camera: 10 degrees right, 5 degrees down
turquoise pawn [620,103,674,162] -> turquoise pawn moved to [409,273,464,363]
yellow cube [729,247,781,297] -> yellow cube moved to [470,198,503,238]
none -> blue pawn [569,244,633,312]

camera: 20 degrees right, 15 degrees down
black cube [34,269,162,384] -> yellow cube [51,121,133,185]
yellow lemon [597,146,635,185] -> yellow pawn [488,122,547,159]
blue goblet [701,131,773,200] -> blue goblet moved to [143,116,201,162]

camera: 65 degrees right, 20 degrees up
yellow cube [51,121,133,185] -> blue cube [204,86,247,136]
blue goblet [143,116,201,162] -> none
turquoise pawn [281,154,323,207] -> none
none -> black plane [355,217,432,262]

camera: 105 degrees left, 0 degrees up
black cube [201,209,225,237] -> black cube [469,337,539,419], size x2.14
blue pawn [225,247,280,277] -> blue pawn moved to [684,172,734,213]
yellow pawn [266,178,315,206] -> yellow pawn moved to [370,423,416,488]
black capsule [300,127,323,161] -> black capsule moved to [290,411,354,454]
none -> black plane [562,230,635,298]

---*---

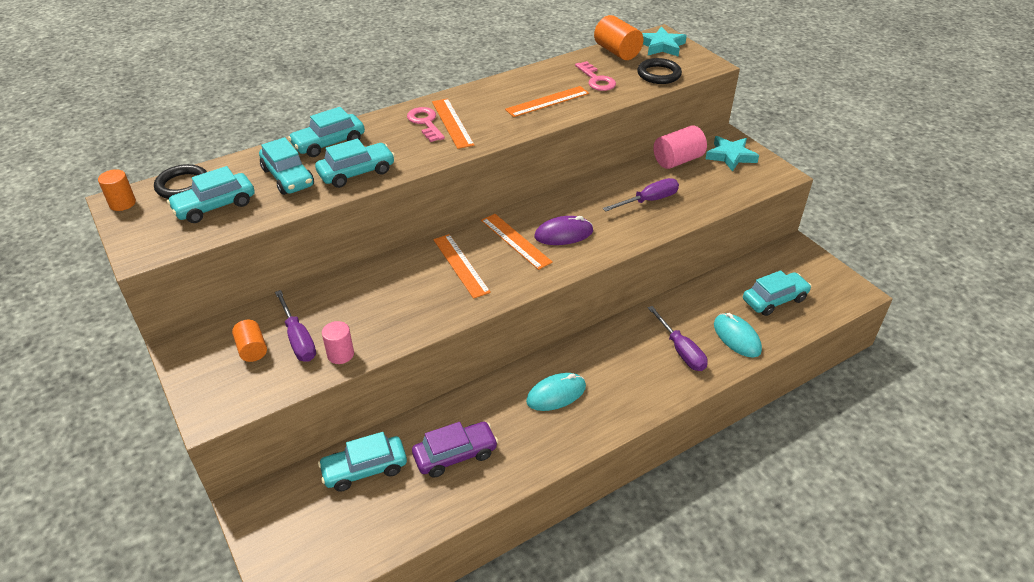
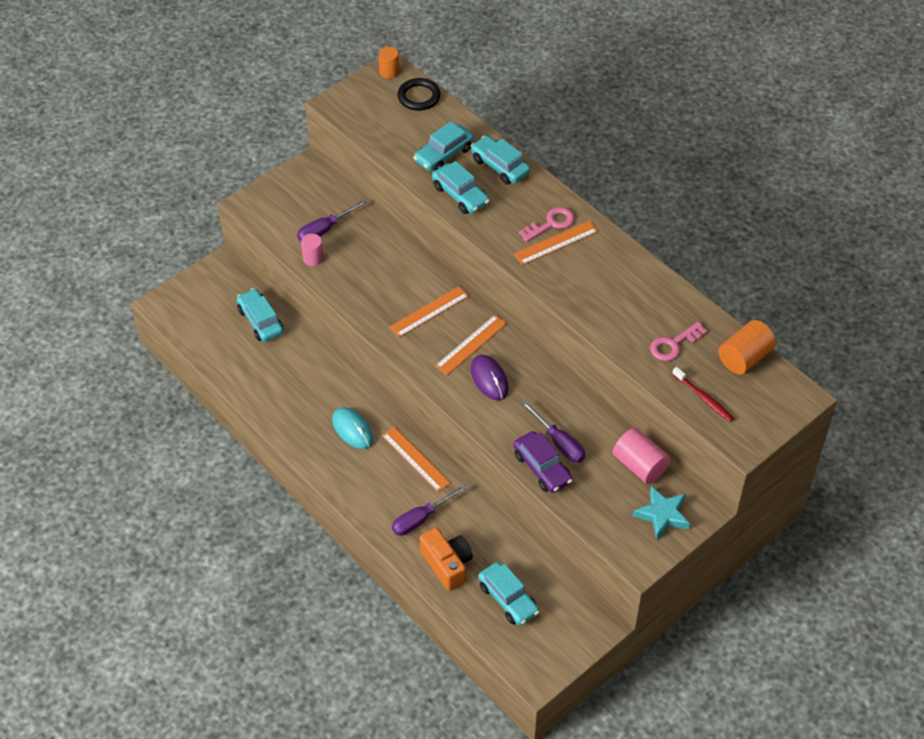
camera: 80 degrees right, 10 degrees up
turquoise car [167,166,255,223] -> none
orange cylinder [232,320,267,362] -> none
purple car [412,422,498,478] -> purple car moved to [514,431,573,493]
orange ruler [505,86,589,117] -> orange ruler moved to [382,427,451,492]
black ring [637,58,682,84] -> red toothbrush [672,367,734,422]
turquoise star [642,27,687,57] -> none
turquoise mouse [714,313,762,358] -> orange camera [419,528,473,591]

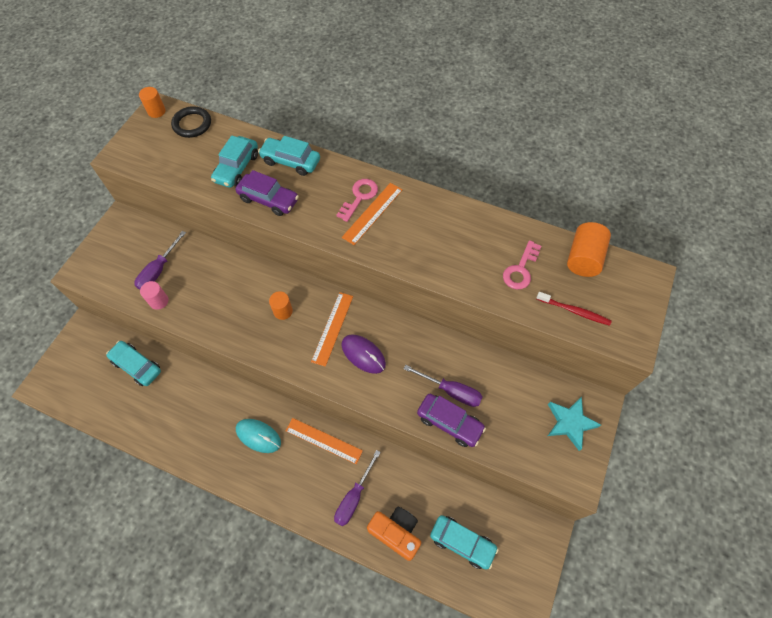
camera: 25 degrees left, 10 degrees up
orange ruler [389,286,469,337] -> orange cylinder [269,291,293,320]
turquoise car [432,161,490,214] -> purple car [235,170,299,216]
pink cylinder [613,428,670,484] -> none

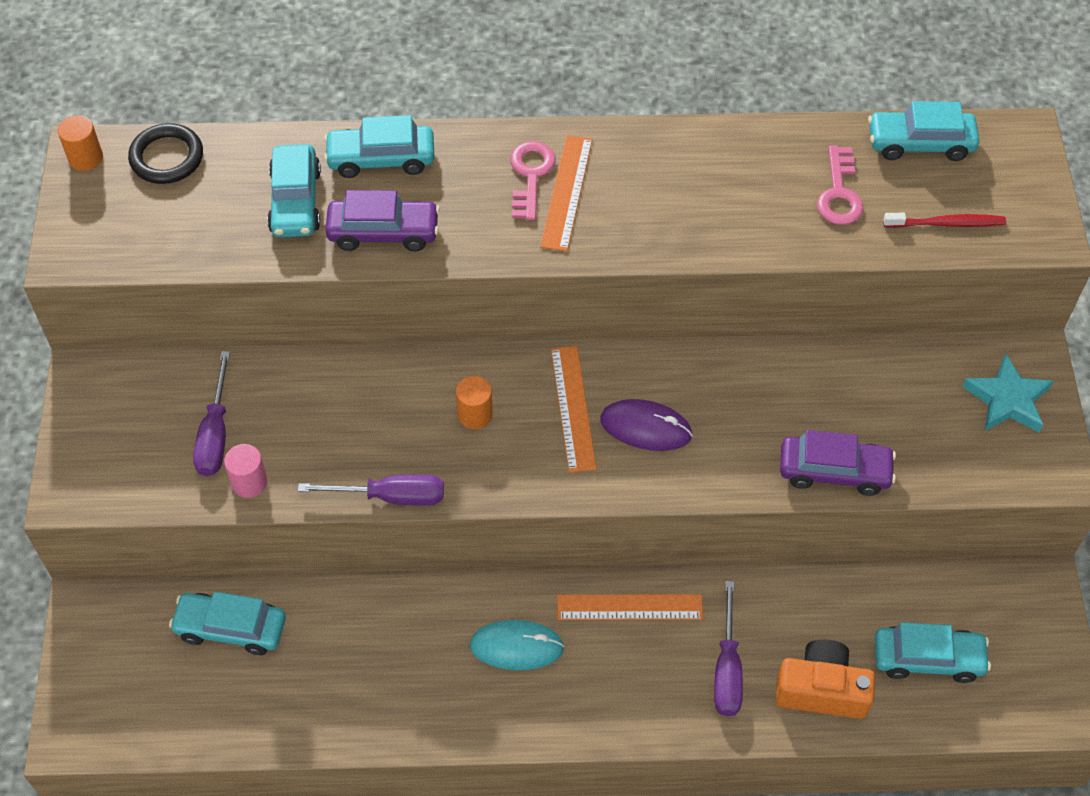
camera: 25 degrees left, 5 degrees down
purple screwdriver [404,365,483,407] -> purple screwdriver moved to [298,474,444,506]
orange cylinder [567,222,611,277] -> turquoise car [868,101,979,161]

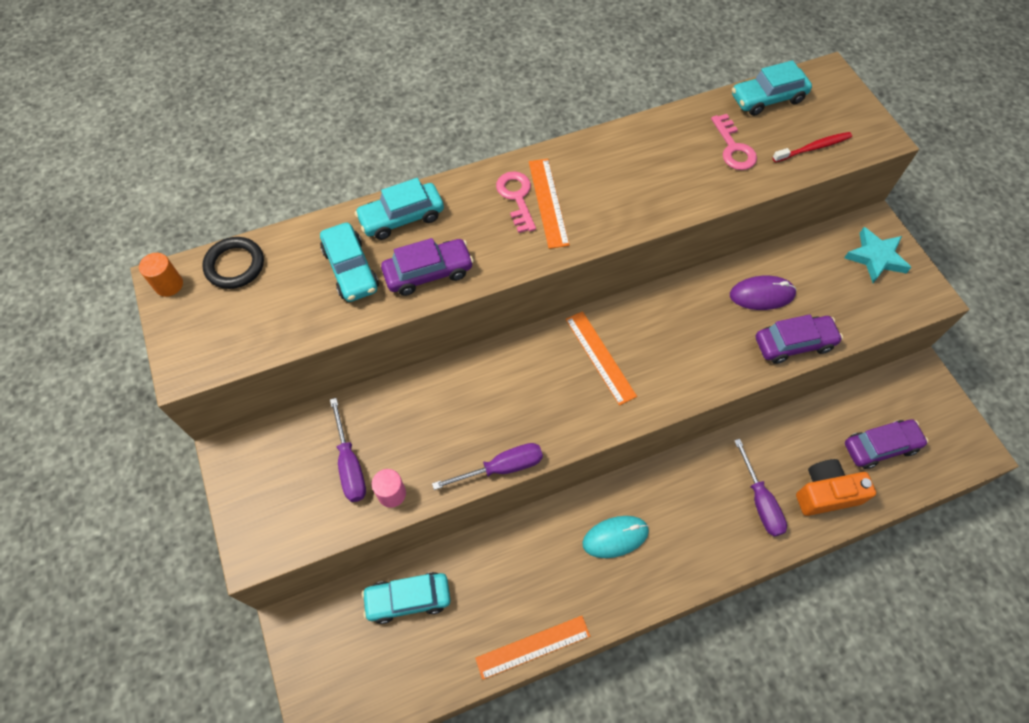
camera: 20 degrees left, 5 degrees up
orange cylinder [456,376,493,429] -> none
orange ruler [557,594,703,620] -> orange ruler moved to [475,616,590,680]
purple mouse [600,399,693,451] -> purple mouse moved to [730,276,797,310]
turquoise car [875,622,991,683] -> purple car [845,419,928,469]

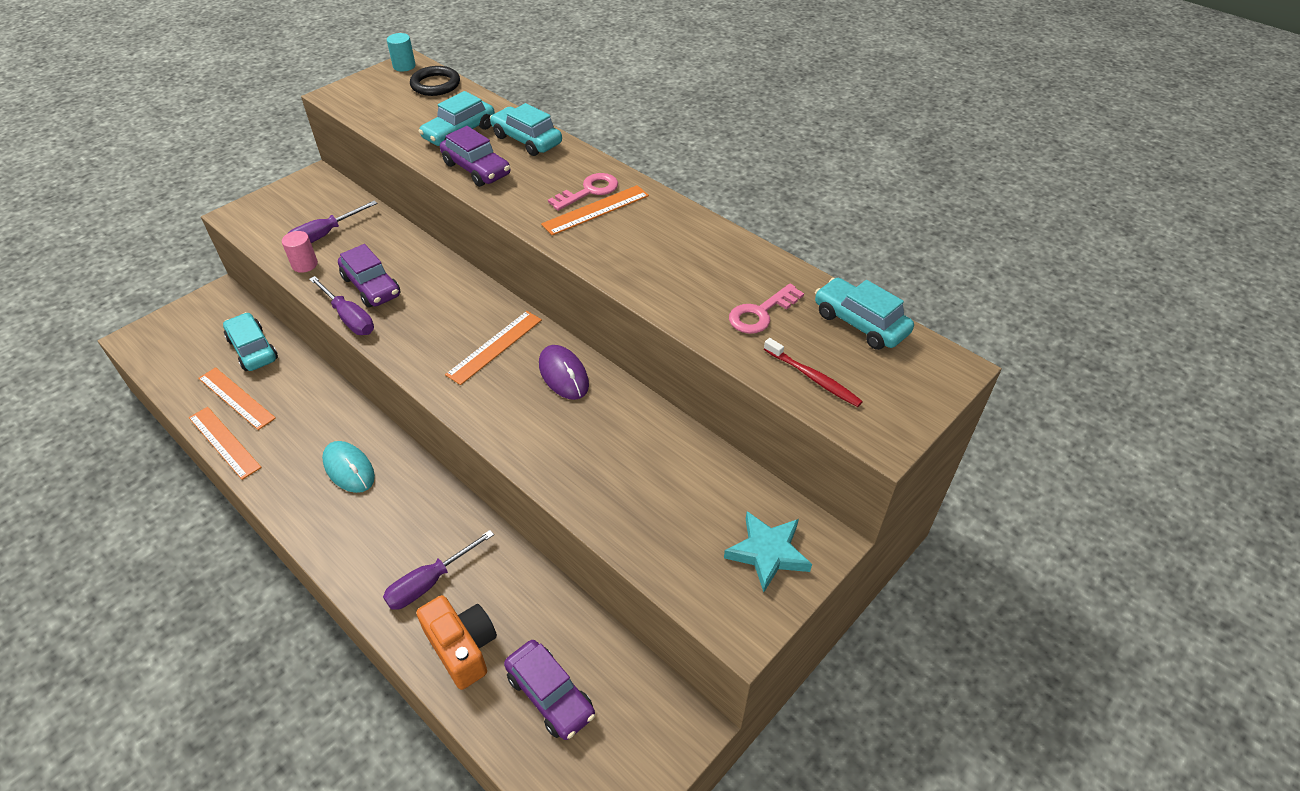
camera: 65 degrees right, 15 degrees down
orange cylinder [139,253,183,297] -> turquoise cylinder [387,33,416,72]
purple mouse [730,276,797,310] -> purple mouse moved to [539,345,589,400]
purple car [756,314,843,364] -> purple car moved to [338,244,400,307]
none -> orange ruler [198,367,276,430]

---*---

[ABOUT THIS TASK] Look through the listing, and copy each line that contains the word "blue".

[RESPONSE TO THIS EXERCISE]
none -> blue pawn [569,244,633,312]
blue goblet [701,131,773,200] -> blue goblet moved to [143,116,201,162]
yellow cube [51,121,133,185] -> blue cube [204,86,247,136]
blue goblet [143,116,201,162] -> none
blue pawn [225,247,280,277] -> blue pawn moved to [684,172,734,213]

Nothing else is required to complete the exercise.